■ **Recorded data**:

*** Block opens ***

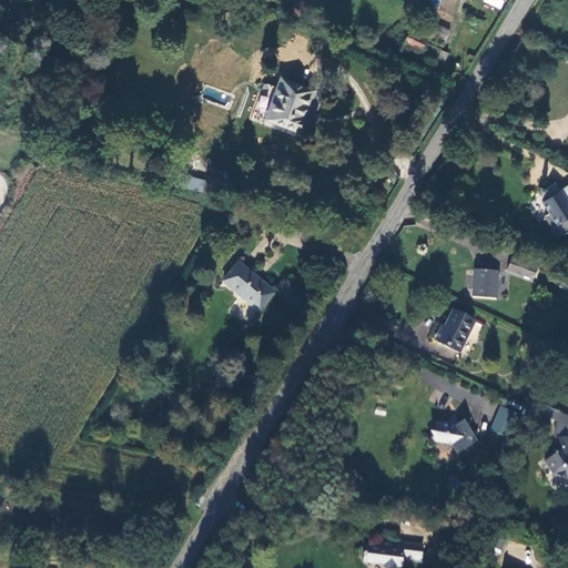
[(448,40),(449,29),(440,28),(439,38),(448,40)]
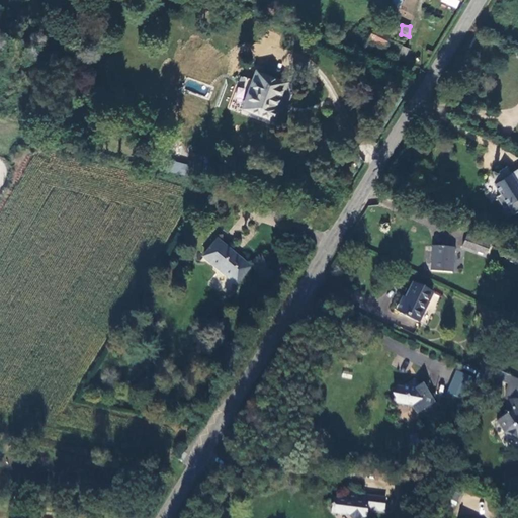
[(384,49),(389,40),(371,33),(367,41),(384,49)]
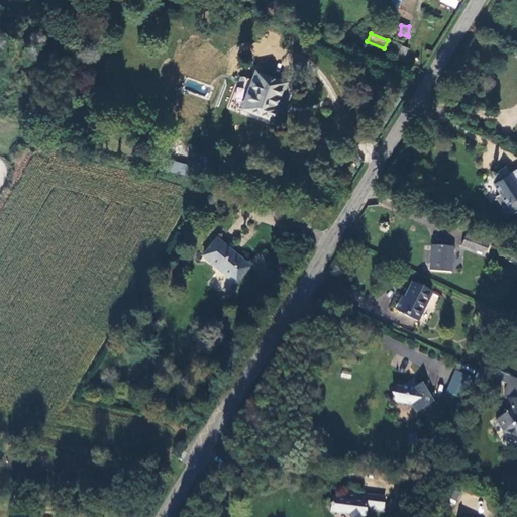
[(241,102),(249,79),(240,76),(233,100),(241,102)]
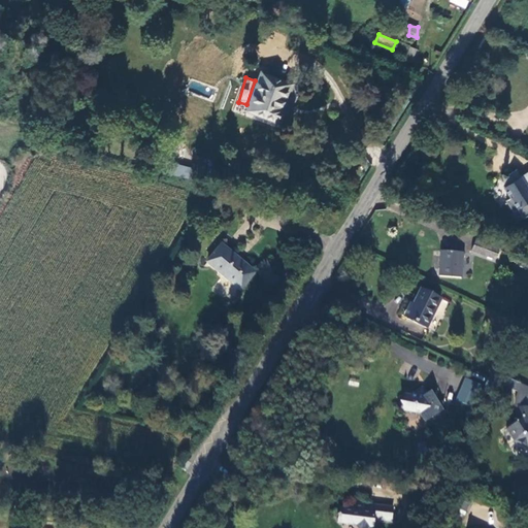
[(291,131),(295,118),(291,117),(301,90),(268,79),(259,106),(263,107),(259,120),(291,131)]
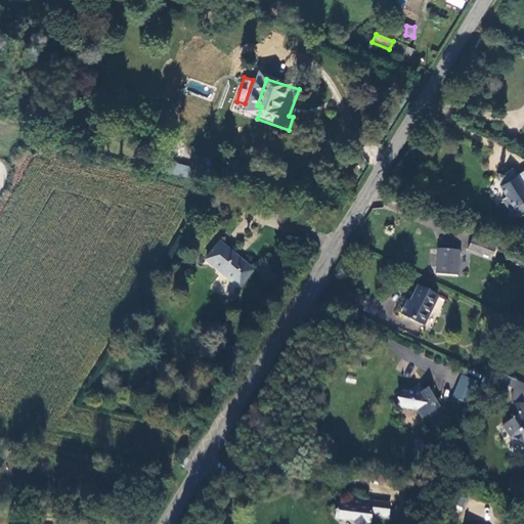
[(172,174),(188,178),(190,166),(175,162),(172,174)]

*** Block closes ***

■ **How to complete this task**:
Give the data again exactly, without pictures.

■ **Expected output**:
[(448,40),(449,29),(440,28),(439,38),(448,40)]
[(384,49),(389,40),(371,33),(367,41),(384,49)]
[(241,102),(249,79),(240,76),(233,100),(241,102)]
[(291,131),(295,118),(291,117),(301,90),(268,79),(259,106),(263,107),(259,120),(291,131)]
[(172,174),(188,178),(190,166),(175,162),(172,174)]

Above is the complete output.